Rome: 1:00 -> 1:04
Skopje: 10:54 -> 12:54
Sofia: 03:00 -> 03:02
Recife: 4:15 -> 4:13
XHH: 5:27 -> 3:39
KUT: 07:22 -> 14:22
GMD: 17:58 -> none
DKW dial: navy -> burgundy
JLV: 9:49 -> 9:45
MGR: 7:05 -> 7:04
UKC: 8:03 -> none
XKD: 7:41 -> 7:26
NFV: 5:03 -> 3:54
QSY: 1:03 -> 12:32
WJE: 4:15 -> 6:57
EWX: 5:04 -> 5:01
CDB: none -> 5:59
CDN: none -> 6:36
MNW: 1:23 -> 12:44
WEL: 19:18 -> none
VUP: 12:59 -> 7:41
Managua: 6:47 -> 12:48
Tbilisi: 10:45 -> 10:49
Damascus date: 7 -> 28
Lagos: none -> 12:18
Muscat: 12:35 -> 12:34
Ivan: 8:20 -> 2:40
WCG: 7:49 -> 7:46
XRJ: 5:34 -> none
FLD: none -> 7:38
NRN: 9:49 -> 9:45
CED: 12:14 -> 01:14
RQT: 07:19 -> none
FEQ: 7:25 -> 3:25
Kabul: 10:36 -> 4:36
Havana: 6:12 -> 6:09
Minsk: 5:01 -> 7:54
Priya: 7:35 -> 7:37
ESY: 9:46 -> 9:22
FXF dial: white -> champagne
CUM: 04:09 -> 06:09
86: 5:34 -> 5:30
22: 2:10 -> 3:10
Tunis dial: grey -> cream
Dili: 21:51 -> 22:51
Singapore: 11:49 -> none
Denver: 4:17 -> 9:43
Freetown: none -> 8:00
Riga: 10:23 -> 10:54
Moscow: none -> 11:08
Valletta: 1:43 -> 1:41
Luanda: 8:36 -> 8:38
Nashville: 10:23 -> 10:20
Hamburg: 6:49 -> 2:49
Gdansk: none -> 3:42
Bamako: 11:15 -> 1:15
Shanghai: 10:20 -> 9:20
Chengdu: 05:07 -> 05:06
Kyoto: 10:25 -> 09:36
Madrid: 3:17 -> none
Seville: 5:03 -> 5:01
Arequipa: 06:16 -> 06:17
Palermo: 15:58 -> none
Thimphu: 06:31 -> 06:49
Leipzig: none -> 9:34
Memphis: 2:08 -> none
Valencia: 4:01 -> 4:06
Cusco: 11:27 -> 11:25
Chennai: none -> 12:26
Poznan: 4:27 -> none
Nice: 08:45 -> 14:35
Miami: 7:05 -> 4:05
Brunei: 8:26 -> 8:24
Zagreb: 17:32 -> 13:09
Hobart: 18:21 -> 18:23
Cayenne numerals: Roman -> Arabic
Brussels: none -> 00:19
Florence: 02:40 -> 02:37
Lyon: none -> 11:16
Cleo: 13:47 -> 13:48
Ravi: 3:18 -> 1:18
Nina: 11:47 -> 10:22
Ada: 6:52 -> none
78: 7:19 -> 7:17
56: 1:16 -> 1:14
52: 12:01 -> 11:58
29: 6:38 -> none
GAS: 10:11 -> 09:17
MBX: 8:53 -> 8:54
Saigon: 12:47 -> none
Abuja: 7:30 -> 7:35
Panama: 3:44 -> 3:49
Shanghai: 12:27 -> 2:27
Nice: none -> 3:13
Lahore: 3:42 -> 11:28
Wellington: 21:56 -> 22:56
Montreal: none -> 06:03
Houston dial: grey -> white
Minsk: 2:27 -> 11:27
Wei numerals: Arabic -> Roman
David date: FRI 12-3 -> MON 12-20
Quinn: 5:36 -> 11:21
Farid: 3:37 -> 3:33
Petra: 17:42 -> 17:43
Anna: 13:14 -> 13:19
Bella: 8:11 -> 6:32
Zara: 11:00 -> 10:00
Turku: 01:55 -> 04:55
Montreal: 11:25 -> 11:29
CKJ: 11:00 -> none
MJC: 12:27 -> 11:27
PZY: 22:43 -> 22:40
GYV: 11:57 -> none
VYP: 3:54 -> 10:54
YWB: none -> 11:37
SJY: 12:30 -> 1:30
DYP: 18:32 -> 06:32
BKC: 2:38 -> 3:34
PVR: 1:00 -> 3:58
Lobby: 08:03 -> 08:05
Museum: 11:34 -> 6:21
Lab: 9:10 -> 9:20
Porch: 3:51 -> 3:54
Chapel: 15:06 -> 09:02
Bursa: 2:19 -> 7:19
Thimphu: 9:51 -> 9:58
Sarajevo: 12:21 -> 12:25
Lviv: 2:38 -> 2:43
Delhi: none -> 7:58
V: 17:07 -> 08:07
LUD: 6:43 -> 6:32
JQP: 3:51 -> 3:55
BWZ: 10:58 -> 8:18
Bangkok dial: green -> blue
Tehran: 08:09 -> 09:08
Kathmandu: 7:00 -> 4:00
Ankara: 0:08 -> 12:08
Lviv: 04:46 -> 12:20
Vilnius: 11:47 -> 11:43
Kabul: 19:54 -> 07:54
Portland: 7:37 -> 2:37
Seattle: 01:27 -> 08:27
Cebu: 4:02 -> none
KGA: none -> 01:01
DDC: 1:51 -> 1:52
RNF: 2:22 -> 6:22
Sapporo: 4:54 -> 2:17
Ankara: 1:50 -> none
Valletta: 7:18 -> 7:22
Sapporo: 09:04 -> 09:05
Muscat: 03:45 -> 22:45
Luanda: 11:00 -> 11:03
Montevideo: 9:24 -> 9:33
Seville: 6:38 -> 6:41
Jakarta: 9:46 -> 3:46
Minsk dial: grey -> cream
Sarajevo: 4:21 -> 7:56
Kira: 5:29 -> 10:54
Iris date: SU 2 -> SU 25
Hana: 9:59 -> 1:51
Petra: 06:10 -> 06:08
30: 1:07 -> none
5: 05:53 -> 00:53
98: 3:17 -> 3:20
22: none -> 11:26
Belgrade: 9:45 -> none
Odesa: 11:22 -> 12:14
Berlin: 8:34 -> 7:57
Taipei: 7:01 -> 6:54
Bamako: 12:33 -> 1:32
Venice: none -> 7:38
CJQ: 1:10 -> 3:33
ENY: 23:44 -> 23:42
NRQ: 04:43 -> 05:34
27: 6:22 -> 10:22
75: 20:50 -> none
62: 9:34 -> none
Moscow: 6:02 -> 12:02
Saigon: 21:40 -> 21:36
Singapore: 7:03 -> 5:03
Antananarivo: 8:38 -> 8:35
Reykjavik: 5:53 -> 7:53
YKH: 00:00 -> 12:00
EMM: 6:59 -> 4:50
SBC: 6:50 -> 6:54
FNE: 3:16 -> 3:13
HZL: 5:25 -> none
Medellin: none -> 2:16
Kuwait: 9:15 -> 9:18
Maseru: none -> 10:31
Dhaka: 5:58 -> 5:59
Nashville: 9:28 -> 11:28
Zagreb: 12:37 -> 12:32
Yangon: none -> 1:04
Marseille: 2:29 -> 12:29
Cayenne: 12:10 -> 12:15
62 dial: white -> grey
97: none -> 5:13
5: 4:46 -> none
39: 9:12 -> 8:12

* _OBJECTIVE_: Present every line from the items above as a numbered list, leaving out any blank lines.

* _EXERCISE RESPONSE_:
1. Rome: 1:00 -> 1:04
2. Skopje: 10:54 -> 12:54
3. Sofia: 03:00 -> 03:02
4. Recife: 4:15 -> 4:13
5. XHH: 5:27 -> 3:39
6. KUT: 07:22 -> 14:22
7. GMD: 17:58 -> none
8. DKW dial: navy -> burgundy
9. JLV: 9:49 -> 9:45
10. MGR: 7:05 -> 7:04
11. UKC: 8:03 -> none
12. XKD: 7:41 -> 7:26
13. NFV: 5:03 -> 3:54
14. QSY: 1:03 -> 12:32
15. WJE: 4:15 -> 6:57
16. EWX: 5:04 -> 5:01
17. CDB: none -> 5:59
18. CDN: none -> 6:36
19. MNW: 1:23 -> 12:44
20. WEL: 19:18 -> none
21. VUP: 12:59 -> 7:41
22. Managua: 6:47 -> 12:48
23. Tbilisi: 10:45 -> 10:49
24. Damascus date: 7 -> 28
25. Lagos: none -> 12:18
26. Muscat: 12:35 -> 12:34
27. Ivan: 8:20 -> 2:40
28. WCG: 7:49 -> 7:46
29. XRJ: 5:34 -> none
30. FLD: none -> 7:38
31. NRN: 9:49 -> 9:45
32. CED: 12:14 -> 01:14
33. RQT: 07:19 -> none
34. FEQ: 7:25 -> 3:25
35. Kabul: 10:36 -> 4:36
36. Havana: 6:12 -> 6:09
37. Minsk: 5:01 -> 7:54
38. Priya: 7:35 -> 7:37
39. ESY: 9:46 -> 9:22
40. FXF dial: white -> champagne
41. CUM: 04:09 -> 06:09
42. 86: 5:34 -> 5:30
43. 22: 2:10 -> 3:10
44. Tunis dial: grey -> cream
45. Dili: 21:51 -> 22:51
46. Singapore: 11:49 -> none
47. Denver: 4:17 -> 9:43
48. Freetown: none -> 8:00
49. Riga: 10:23 -> 10:54
50. Moscow: none -> 11:08
51. Valletta: 1:43 -> 1:41
52. Luanda: 8:36 -> 8:38
53. Nashville: 10:23 -> 10:20
54. Hamburg: 6:49 -> 2:49
55. Gdansk: none -> 3:42
56. Bamako: 11:15 -> 1:15
57. Shanghai: 10:20 -> 9:20
58. Chengdu: 05:07 -> 05:06
59. Kyoto: 10:25 -> 09:36
60. Madrid: 3:17 -> none
61. Seville: 5:03 -> 5:01
62. Arequipa: 06:16 -> 06:17
63. Palermo: 15:58 -> none
64. Thimphu: 06:31 -> 06:49
65. Leipzig: none -> 9:34
66. Memphis: 2:08 -> none
67. Valencia: 4:01 -> 4:06
68. Cusco: 11:27 -> 11:25
69. Chennai: none -> 12:26
70. Poznan: 4:27 -> none
71. Nice: 08:45 -> 14:35
72. Miami: 7:05 -> 4:05
73. Brunei: 8:26 -> 8:24
74. Zagreb: 17:32 -> 13:09
75. Hobart: 18:21 -> 18:23
76. Cayenne numerals: Roman -> Arabic
77. Brussels: none -> 00:19
78. Florence: 02:40 -> 02:37
79. Lyon: none -> 11:16
80. Cleo: 13:47 -> 13:48
81. Ravi: 3:18 -> 1:18
82. Nina: 11:47 -> 10:22
83. Ada: 6:52 -> none
84. 78: 7:19 -> 7:17
85. 56: 1:16 -> 1:14
86. 52: 12:01 -> 11:58
87. 29: 6:38 -> none
88. GAS: 10:11 -> 09:17
89. MBX: 8:53 -> 8:54
90. Saigon: 12:47 -> none
91. Abuja: 7:30 -> 7:35
92. Panama: 3:44 -> 3:49
93. Shanghai: 12:27 -> 2:27
94. Nice: none -> 3:13
95. Lahore: 3:42 -> 11:28
96. Wellington: 21:56 -> 22:56
97. Montreal: none -> 06:03
98. Houston dial: grey -> white
99. Minsk: 2:27 -> 11:27
100. Wei numerals: Arabic -> Roman
101. David date: FRI 12-3 -> MON 12-20
102. Quinn: 5:36 -> 11:21
103. Farid: 3:37 -> 3:33
104. Petra: 17:42 -> 17:43
105. Anna: 13:14 -> 13:19
106. Bella: 8:11 -> 6:32
107. Zara: 11:00 -> 10:00
108. Turku: 01:55 -> 04:55
109. Montreal: 11:25 -> 11:29
110. CKJ: 11:00 -> none
111. MJC: 12:27 -> 11:27
112. PZY: 22:43 -> 22:40
113. GYV: 11:57 -> none
114. VYP: 3:54 -> 10:54
115. YWB: none -> 11:37
116. SJY: 12:30 -> 1:30
117. DYP: 18:32 -> 06:32
118. BKC: 2:38 -> 3:34
119. PVR: 1:00 -> 3:58
120. Lobby: 08:03 -> 08:05
121. Museum: 11:34 -> 6:21
122. Lab: 9:10 -> 9:20
123. Porch: 3:51 -> 3:54
124. Chapel: 15:06 -> 09:02
125. Bursa: 2:19 -> 7:19
126. Thimphu: 9:51 -> 9:58
127. Sarajevo: 12:21 -> 12:25
128. Lviv: 2:38 -> 2:43
129. Delhi: none -> 7:58
130. V: 17:07 -> 08:07
131. LUD: 6:43 -> 6:32
132. JQP: 3:51 -> 3:55
133. BWZ: 10:58 -> 8:18
134. Bangkok dial: green -> blue
135. Tehran: 08:09 -> 09:08
136. Kathmandu: 7:00 -> 4:00
137. Ankara: 0:08 -> 12:08
138. Lviv: 04:46 -> 12:20
139. Vilnius: 11:47 -> 11:43
140. Kabul: 19:54 -> 07:54
141. Portland: 7:37 -> 2:37
142. Seattle: 01:27 -> 08:27
143. Cebu: 4:02 -> none
144. KGA: none -> 01:01
145. DDC: 1:51 -> 1:52
146. RNF: 2:22 -> 6:22
147. Sapporo: 4:54 -> 2:17
148. Ankara: 1:50 -> none
149. Valletta: 7:18 -> 7:22
150. Sapporo: 09:04 -> 09:05
151. Muscat: 03:45 -> 22:45
152. Luanda: 11:00 -> 11:03
153. Montevideo: 9:24 -> 9:33
154. Seville: 6:38 -> 6:41
155. Jakarta: 9:46 -> 3:46
156. Minsk dial: grey -> cream
157. Sarajevo: 4:21 -> 7:56
158. Kira: 5:29 -> 10:54
159. Iris date: SU 2 -> SU 25
160. Hana: 9:59 -> 1:51
161. Petra: 06:10 -> 06:08
162. 30: 1:07 -> none
163. 5: 05:53 -> 00:53
164. 98: 3:17 -> 3:20
165. 22: none -> 11:26
166. Belgrade: 9:45 -> none
167. Odesa: 11:22 -> 12:14
168. Berlin: 8:34 -> 7:57
169. Taipei: 7:01 -> 6:54
170. Bamako: 12:33 -> 1:32
171. Venice: none -> 7:38
172. CJQ: 1:10 -> 3:33
173. ENY: 23:44 -> 23:42
174. NRQ: 04:43 -> 05:34
175. 27: 6:22 -> 10:22
176. 75: 20:50 -> none
177. 62: 9:34 -> none
178. Moscow: 6:02 -> 12:02
179. Saigon: 21:40 -> 21:36
180. Singapore: 7:03 -> 5:03
181. Antananarivo: 8:38 -> 8:35
182. Reykjavik: 5:53 -> 7:53
183. YKH: 00:00 -> 12:00
184. EMM: 6:59 -> 4:50
185. SBC: 6:50 -> 6:54
186. FNE: 3:16 -> 3:13
187. HZL: 5:25 -> none
188. Medellin: none -> 2:16
189. Kuwait: 9:15 -> 9:18
190. Maseru: none -> 10:31
191. Dhaka: 5:58 -> 5:59
192. Nashville: 9:28 -> 11:28
193. Zagreb: 12:37 -> 12:32
194. Yangon: none -> 1:04
195. Marseille: 2:29 -> 12:29
196. Cayenne: 12:10 -> 12:15
197. 62 dial: white -> grey
198. 97: none -> 5:13
199. 5: 4:46 -> none
200. 39: 9:12 -> 8:12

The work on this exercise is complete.